* **REQUIRED WORK**
Working from the records below, repeat exactly the lines starting at the line that contains "camera: 110 degrees left, 5 degrees up" and ending at the line that contains "(528, 373) = (580, 201): white pan -> red pan", inclusive.

* **RECORDS FOR THIS TASK**
---

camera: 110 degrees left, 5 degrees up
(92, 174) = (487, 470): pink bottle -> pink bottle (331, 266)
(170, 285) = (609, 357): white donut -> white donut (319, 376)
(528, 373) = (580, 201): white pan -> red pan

---

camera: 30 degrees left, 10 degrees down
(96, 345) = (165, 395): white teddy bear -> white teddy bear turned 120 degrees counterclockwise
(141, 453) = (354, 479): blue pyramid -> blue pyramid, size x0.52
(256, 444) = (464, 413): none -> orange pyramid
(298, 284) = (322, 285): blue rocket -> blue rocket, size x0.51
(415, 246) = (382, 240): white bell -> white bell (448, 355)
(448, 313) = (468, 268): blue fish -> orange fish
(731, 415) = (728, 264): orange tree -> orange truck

---

* **PROBLEM SOLUTION**
camera: 110 degrees left, 5 degrees up
(92, 174) = (487, 470): pink bottle -> pink bottle (331, 266)
(170, 285) = (609, 357): white donut -> white donut (319, 376)
(528, 373) = (580, 201): white pan -> red pan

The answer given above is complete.